→ **Task requirements**: Which lines in the records below contain the word "DRIVER"? Report each of them.

*** Source data ***

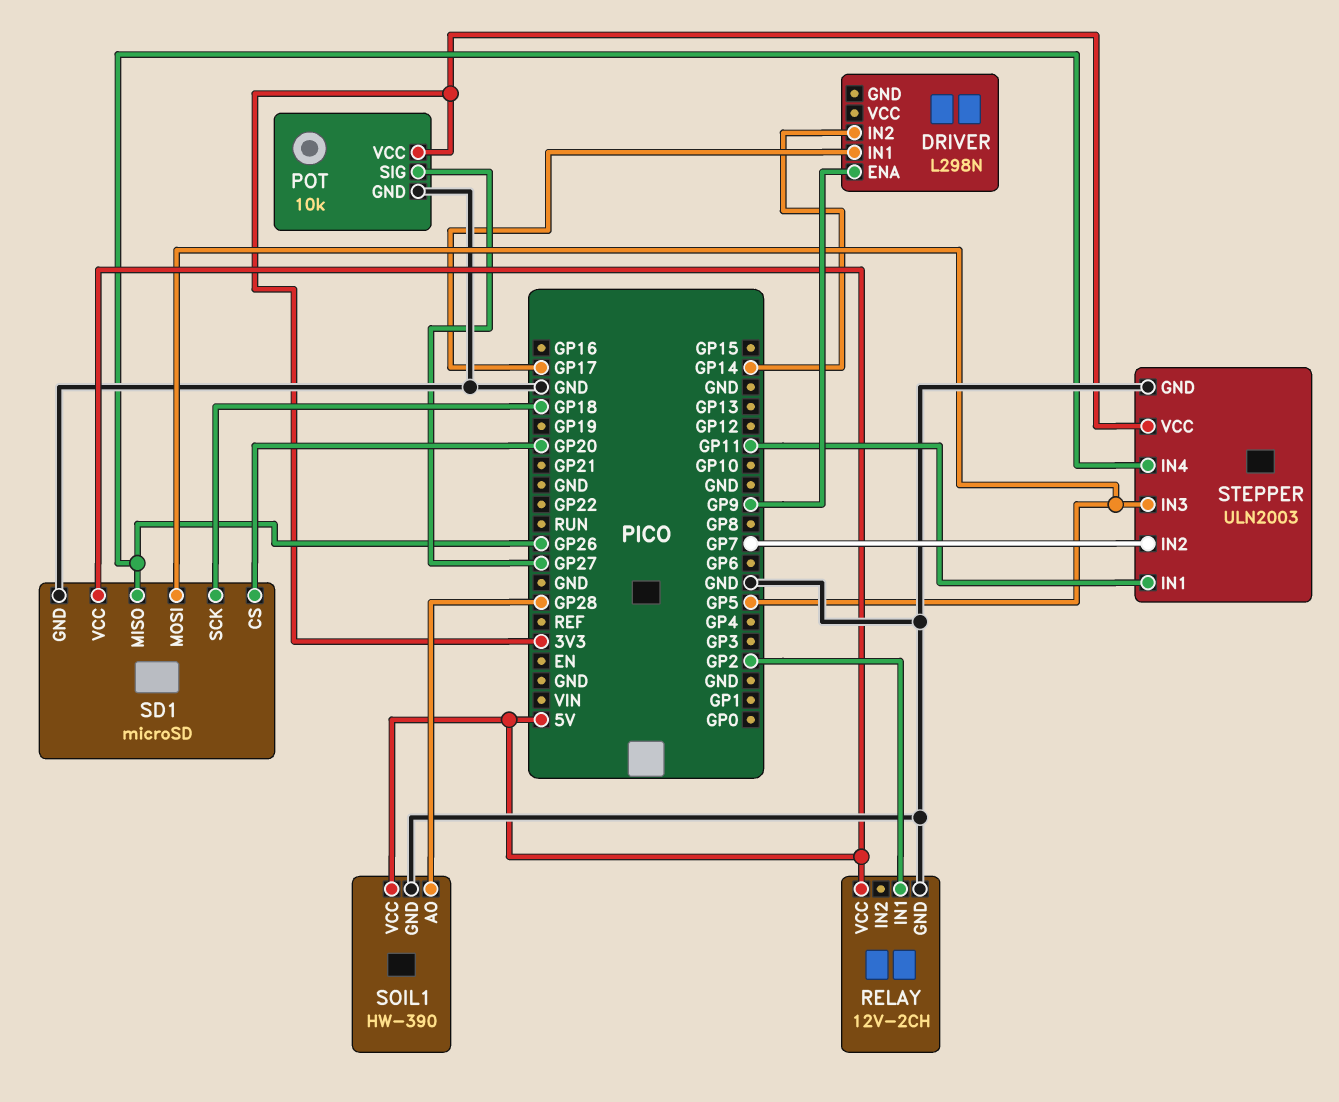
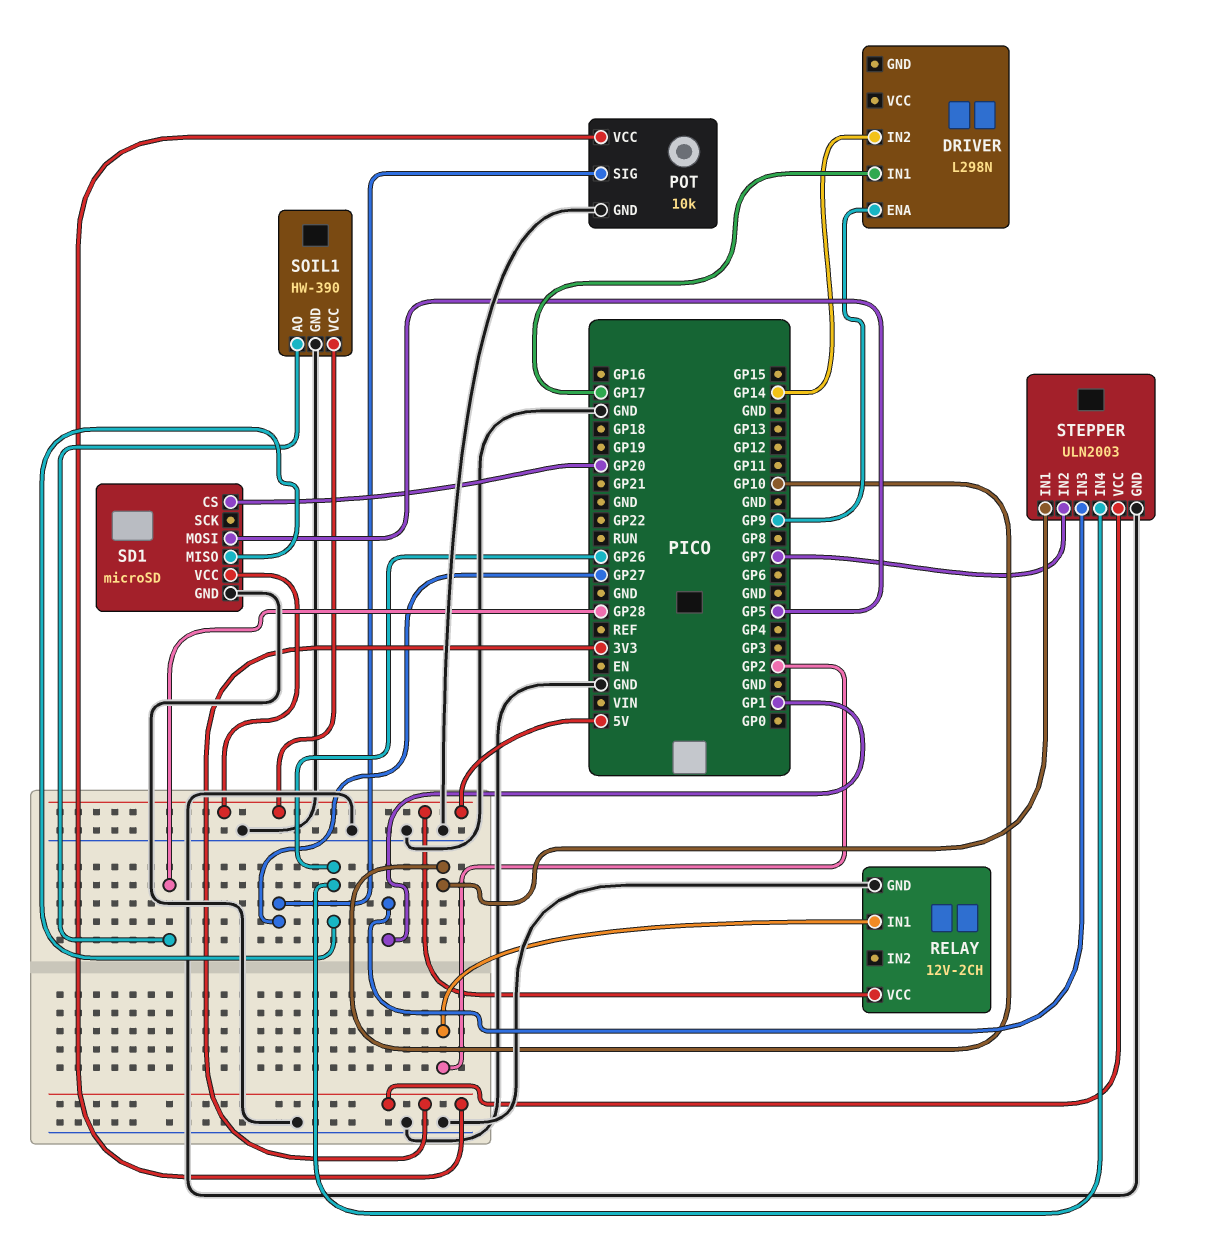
SD1 pin SCK: GP18 -> none
STEPPER pin IN1: GP11 -> GP10
STEPPER pin IN3: GP5 -> GP1

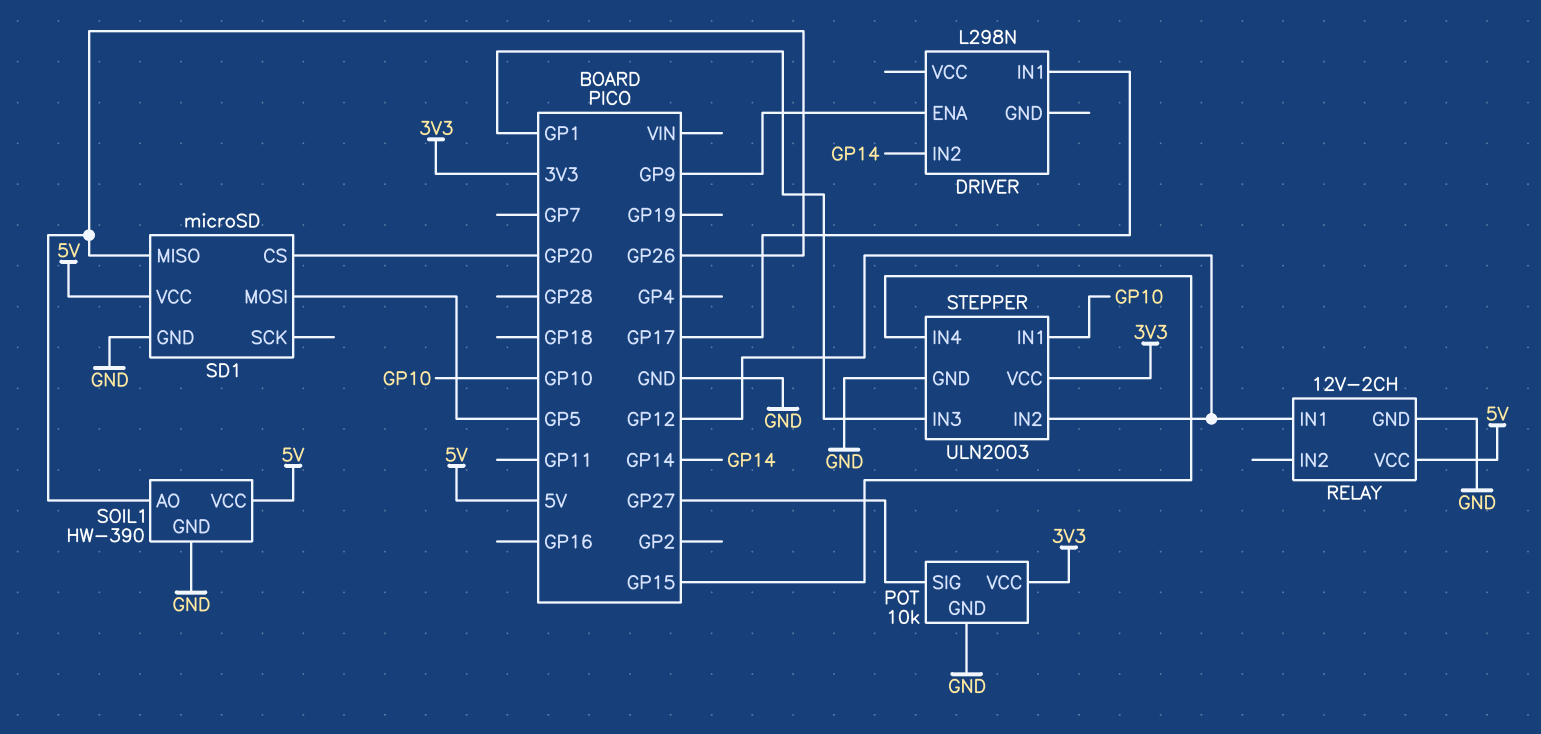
RELAY pin IN1: GP2 -> GP12
SOIL1 pin AO: GP28 -> GP26
STEPPER pin IN2: GP7 -> GP12
STEPPER pin IN4: GP26 -> GP15

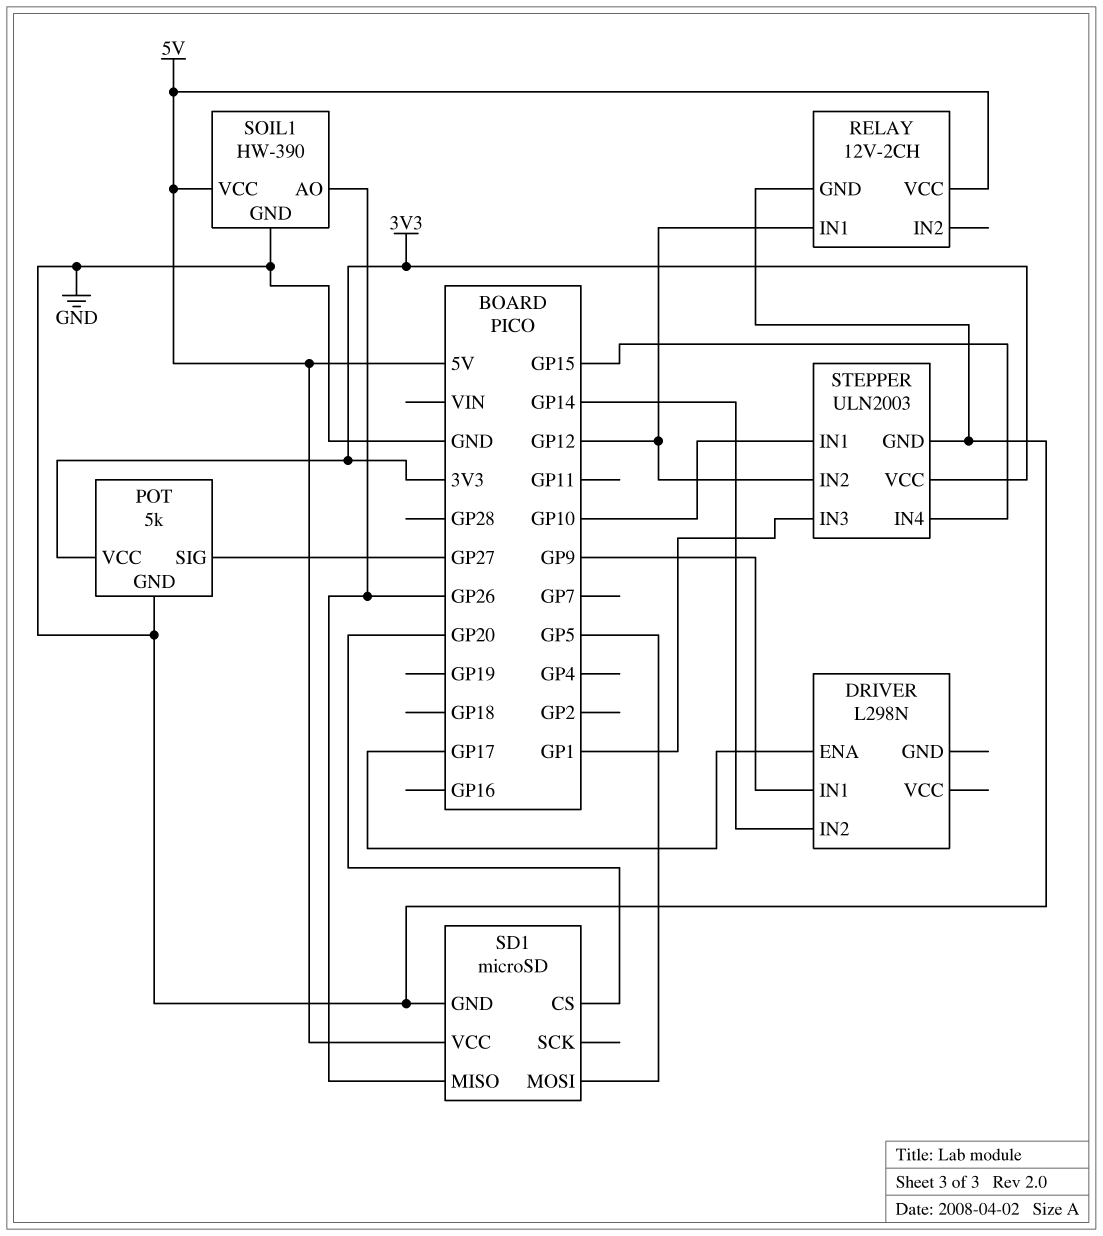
DRIVER pin ENA: GP9 -> GP17
DRIVER pin IN1: GP17 -> GP9
POT: 10k -> 5k

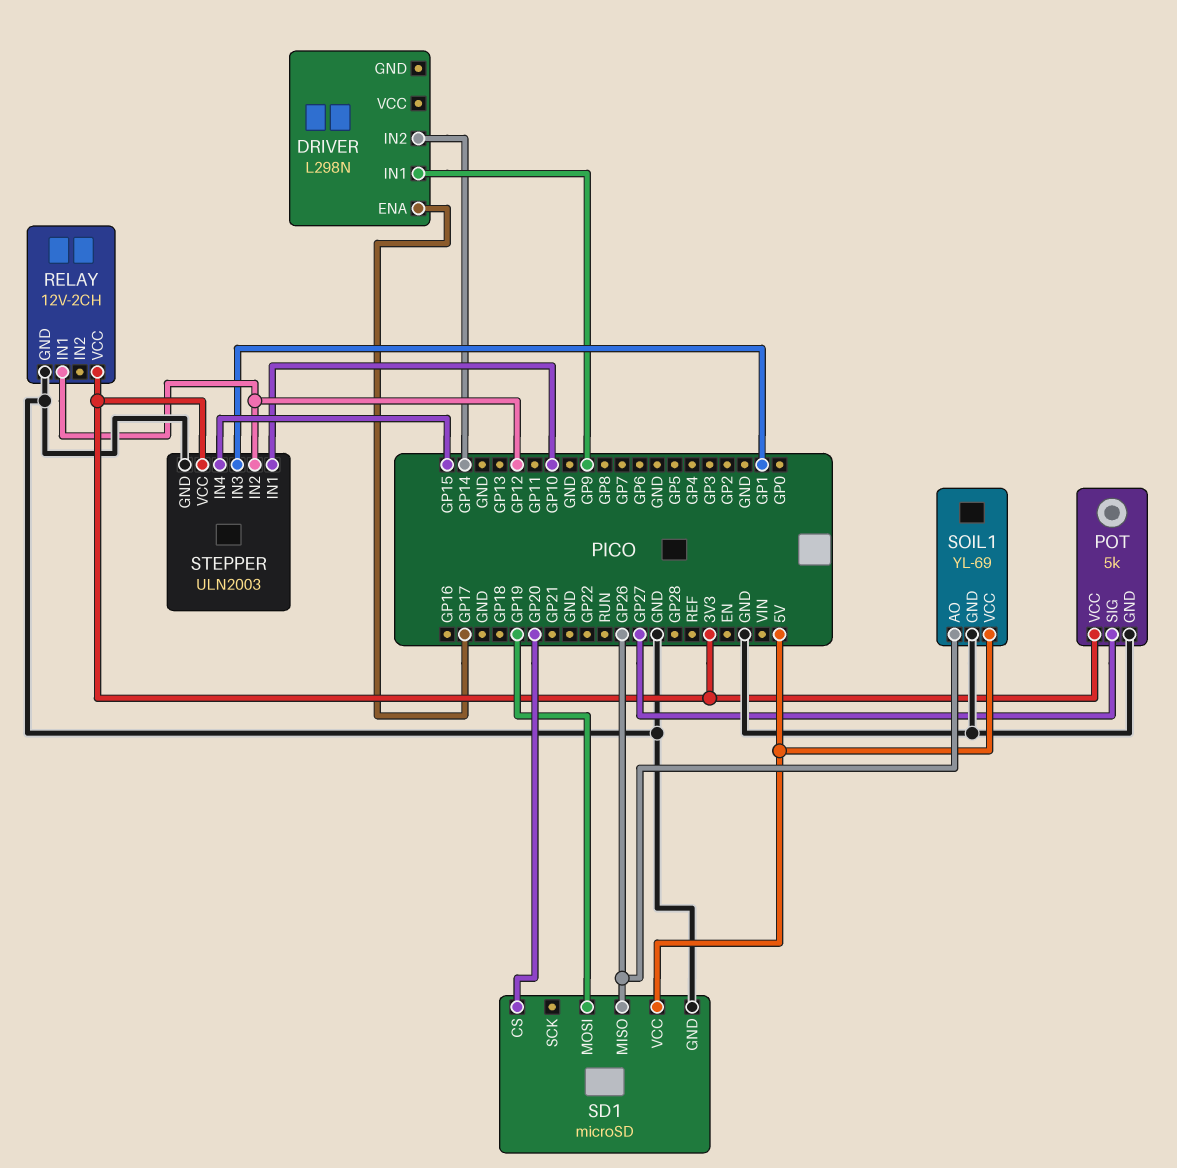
RELAY pin VCC: 5V -> 3V3
SD1 pin MOSI: GP5 -> GP19
SOIL1: HW-390 -> YL-69

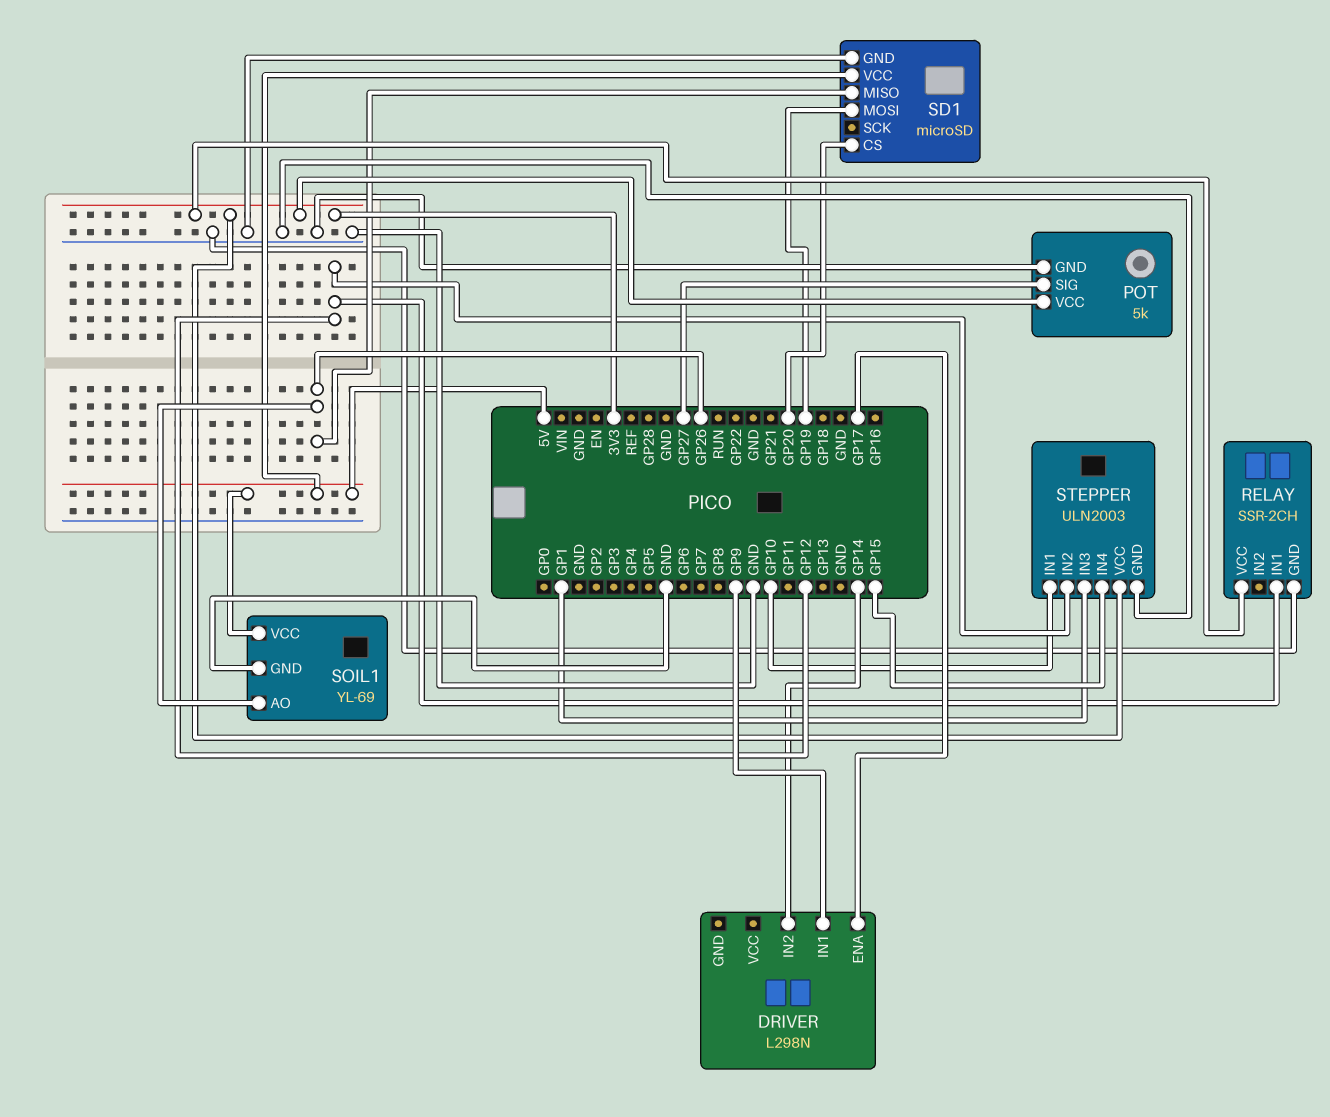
RELAY: 12V-2CH -> SSR-2CH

*** End of Source data ***

→ **Result below**:
DRIVER pin ENA: GP9 -> GP17
DRIVER pin IN1: GP17 -> GP9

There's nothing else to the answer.